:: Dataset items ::
= Beginning of Section =
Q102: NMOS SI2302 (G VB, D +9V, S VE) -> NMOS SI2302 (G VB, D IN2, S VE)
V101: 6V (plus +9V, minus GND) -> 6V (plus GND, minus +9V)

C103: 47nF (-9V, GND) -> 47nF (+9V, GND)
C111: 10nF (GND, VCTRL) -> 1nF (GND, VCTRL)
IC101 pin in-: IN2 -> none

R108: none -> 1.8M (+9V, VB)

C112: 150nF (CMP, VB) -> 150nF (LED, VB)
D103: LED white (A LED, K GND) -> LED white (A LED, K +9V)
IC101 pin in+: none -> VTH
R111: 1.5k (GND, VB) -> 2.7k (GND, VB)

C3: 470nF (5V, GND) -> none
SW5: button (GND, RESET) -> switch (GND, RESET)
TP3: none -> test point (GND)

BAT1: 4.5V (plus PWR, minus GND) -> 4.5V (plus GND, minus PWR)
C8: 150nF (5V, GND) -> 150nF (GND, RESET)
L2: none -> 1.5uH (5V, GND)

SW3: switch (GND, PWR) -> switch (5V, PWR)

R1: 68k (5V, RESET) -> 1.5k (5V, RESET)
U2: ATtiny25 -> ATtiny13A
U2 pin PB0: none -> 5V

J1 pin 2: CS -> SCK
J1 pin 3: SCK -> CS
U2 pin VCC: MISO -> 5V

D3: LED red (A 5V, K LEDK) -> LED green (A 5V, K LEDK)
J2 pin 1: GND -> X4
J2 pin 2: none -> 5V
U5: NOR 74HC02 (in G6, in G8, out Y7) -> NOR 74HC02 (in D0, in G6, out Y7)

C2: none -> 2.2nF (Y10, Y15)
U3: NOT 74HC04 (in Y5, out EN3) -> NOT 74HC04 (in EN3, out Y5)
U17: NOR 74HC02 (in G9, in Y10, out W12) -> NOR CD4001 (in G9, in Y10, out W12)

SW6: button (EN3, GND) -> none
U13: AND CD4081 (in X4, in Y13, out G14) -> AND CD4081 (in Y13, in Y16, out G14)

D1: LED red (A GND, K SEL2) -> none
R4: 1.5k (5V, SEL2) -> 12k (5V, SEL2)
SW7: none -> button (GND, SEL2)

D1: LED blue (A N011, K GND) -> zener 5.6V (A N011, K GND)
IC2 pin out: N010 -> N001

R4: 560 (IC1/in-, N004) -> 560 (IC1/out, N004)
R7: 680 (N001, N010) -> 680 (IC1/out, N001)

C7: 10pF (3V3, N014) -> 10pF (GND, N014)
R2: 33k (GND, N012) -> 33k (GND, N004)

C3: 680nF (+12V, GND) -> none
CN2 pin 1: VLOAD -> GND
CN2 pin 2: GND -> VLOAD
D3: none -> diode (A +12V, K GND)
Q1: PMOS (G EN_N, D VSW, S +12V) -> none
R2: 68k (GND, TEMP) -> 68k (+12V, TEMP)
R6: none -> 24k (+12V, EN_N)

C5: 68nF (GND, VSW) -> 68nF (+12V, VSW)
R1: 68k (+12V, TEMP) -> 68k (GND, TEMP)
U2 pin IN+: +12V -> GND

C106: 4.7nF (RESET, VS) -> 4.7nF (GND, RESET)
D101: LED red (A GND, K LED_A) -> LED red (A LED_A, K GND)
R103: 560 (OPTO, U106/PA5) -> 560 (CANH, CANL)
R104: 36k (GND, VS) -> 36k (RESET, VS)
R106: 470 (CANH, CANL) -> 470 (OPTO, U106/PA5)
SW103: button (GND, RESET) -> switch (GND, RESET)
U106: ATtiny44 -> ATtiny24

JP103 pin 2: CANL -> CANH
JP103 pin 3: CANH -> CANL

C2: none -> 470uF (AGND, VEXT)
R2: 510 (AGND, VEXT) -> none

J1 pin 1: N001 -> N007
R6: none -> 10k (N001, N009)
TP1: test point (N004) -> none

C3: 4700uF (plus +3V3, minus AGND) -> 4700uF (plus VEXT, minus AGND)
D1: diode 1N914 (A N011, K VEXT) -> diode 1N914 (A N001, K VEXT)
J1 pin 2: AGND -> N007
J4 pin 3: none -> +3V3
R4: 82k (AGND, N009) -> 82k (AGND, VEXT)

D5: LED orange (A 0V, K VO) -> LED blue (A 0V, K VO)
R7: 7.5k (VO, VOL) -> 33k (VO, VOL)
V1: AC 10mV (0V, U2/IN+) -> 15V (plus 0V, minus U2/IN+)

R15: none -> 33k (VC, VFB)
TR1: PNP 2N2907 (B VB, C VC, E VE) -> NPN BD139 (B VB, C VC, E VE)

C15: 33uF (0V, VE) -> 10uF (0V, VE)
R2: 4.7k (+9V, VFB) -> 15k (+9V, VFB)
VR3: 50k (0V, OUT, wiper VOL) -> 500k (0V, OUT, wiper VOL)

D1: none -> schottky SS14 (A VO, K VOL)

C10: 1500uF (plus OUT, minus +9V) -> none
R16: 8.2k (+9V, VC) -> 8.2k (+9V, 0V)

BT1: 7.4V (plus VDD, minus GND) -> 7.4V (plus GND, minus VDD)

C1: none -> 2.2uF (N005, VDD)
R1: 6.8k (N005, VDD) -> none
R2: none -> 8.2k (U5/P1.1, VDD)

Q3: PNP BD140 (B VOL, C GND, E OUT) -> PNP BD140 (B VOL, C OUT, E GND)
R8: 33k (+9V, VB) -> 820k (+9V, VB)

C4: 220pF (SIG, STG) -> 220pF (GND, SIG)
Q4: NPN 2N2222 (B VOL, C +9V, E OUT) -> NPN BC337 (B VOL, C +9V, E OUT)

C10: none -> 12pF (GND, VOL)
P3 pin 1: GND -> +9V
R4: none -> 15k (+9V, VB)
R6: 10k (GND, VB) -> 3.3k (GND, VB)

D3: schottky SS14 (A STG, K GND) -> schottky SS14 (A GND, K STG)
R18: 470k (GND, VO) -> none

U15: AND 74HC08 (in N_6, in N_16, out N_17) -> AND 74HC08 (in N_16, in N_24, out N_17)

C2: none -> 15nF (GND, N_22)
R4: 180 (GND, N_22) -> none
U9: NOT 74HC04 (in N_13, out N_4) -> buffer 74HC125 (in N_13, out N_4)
= End of Section =
:: What is required ::
If a line in the records above holds the string "button", copy it out.

:: Solution ::
SW5: button (GND, RESET) -> switch (GND, RESET)
SW6: button (EN3, GND) -> none
SW7: none -> button (GND, SEL2)
SW103: button (GND, RESET) -> switch (GND, RESET)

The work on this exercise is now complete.